Work instruction:
Scan the material below for the word "round", then copy every line in which it appears.
::: Records provided
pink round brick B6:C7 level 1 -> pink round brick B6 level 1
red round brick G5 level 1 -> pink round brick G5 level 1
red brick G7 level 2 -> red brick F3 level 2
::::::
::: Records provided
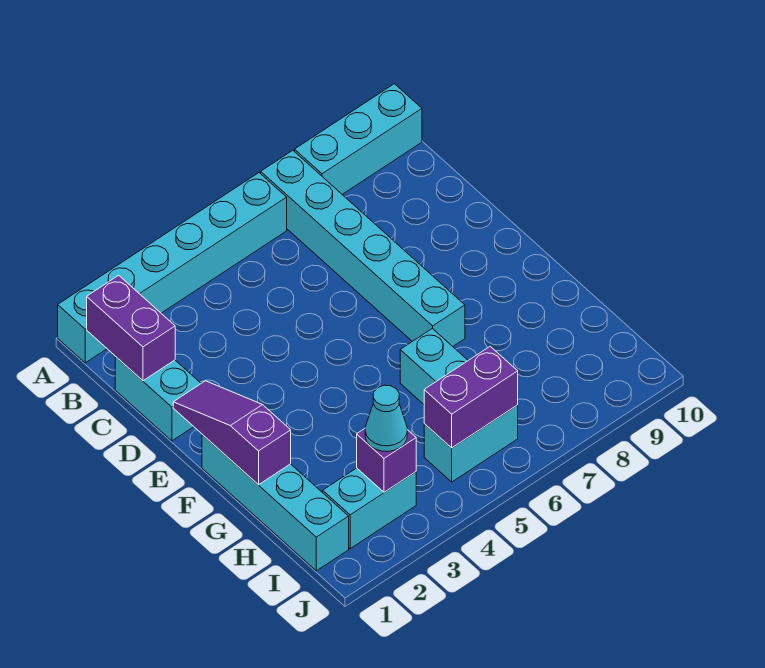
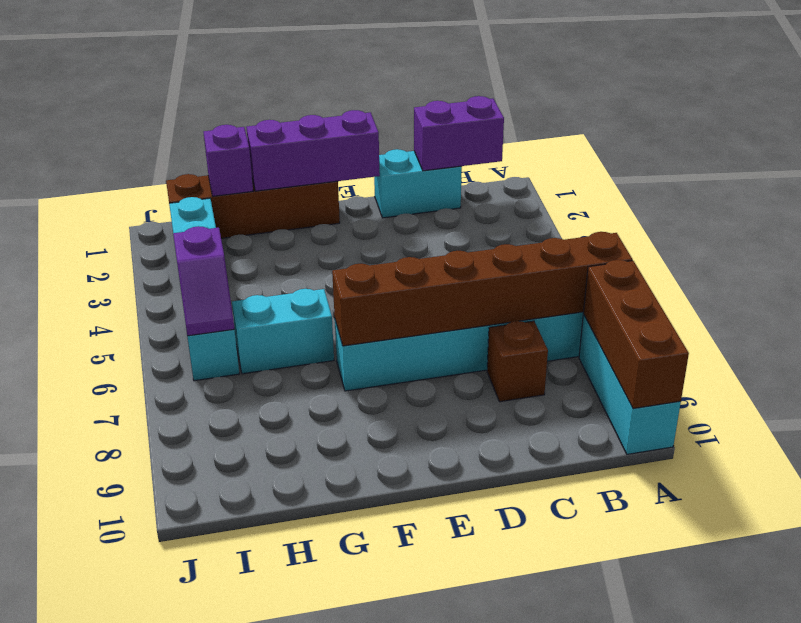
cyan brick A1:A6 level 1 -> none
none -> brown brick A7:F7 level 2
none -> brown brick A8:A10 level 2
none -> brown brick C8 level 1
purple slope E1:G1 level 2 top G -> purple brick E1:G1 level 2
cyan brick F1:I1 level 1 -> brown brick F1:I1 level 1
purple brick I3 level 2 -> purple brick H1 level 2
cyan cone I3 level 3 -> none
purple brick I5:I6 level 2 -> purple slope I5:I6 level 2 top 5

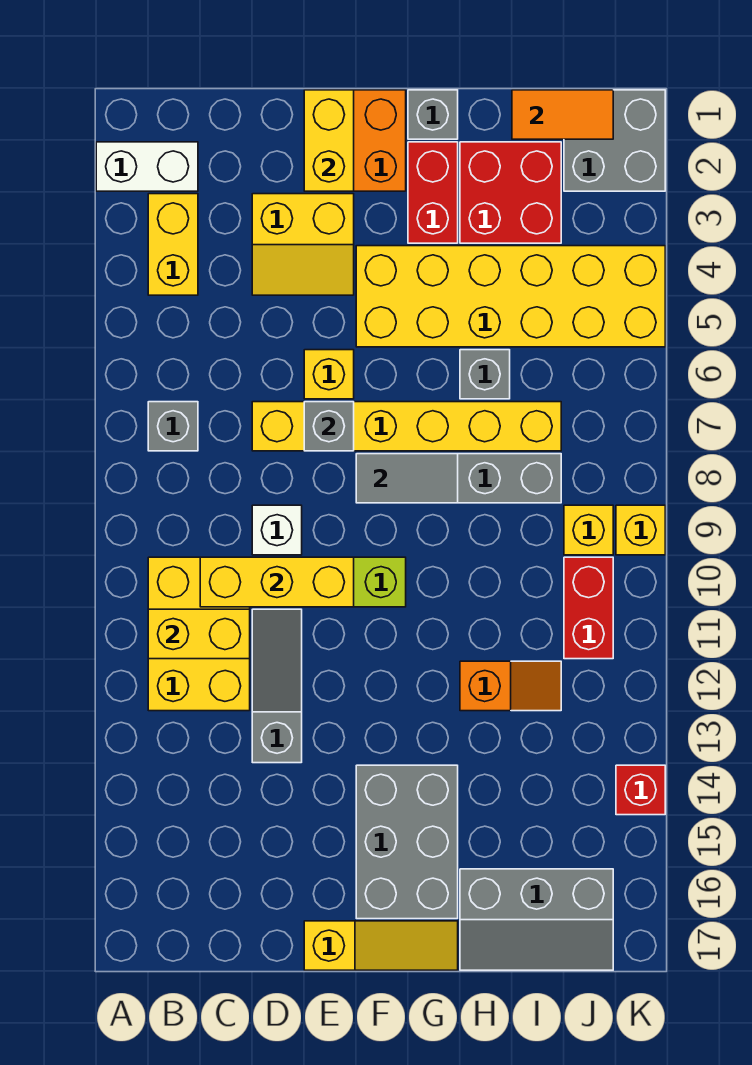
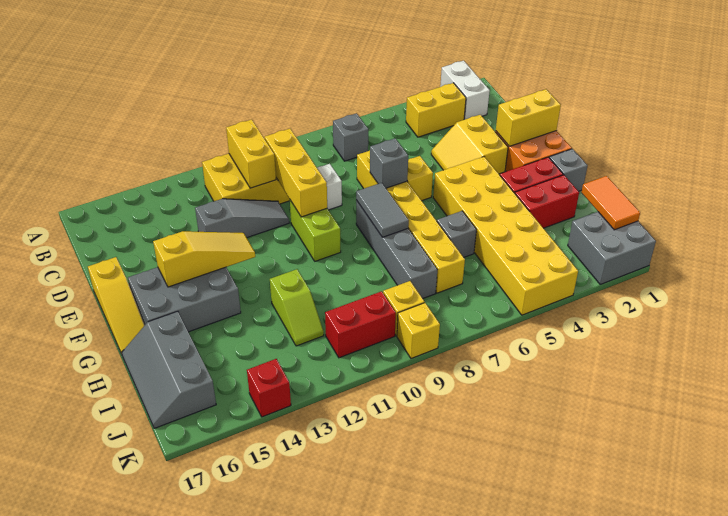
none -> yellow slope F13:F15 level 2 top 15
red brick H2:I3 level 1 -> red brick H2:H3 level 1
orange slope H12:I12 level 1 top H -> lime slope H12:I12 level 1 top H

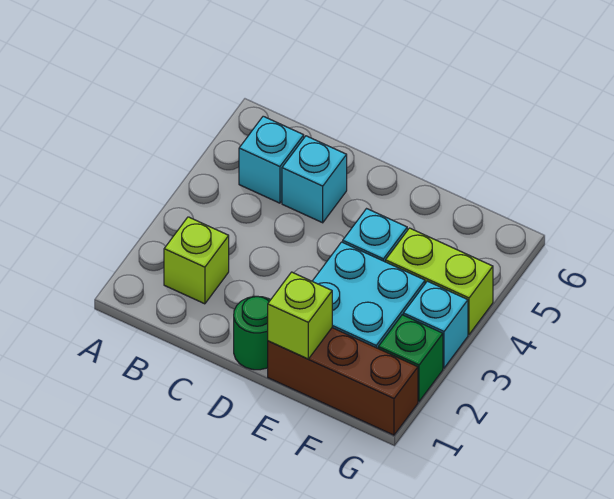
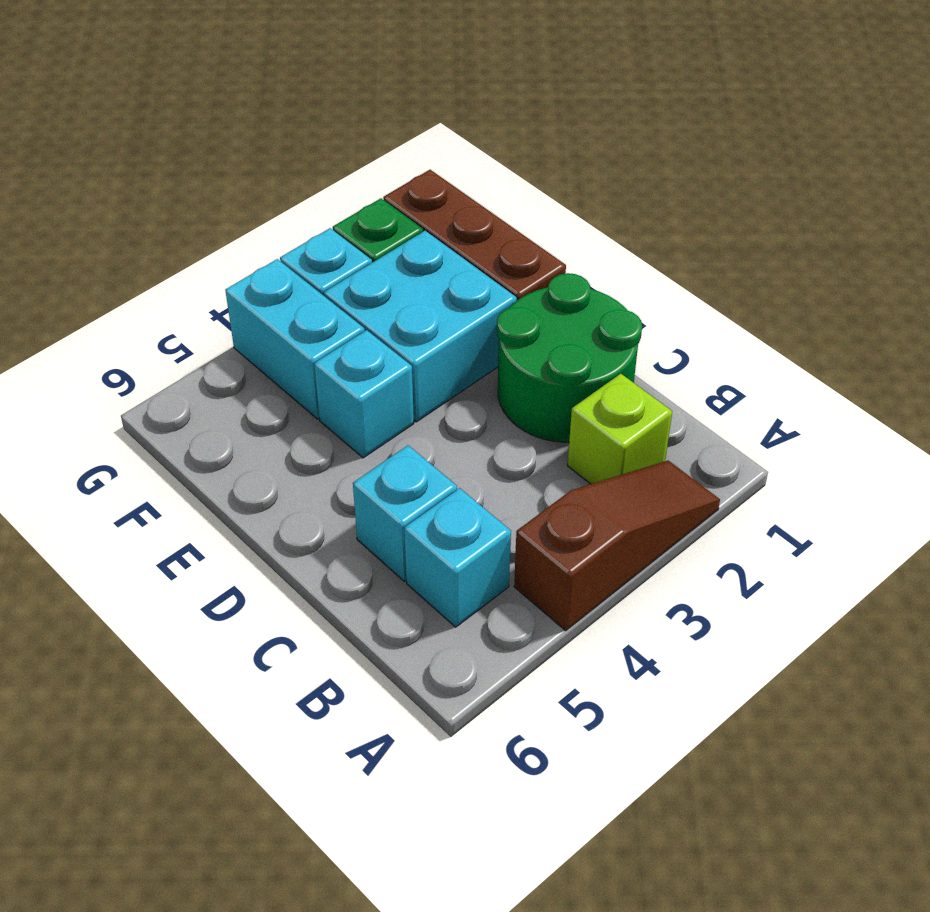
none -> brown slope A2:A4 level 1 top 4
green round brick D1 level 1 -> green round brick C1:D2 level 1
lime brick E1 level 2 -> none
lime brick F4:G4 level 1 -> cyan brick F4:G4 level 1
::::::
::: Records provided
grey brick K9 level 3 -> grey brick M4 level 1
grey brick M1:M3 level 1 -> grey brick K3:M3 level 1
::::::
Exercise answer:
pink round brick B6:C7 level 1 -> pink round brick B6 level 1
red round brick G5 level 1 -> pink round brick G5 level 1
green round brick D1 level 1 -> green round brick C1:D2 level 1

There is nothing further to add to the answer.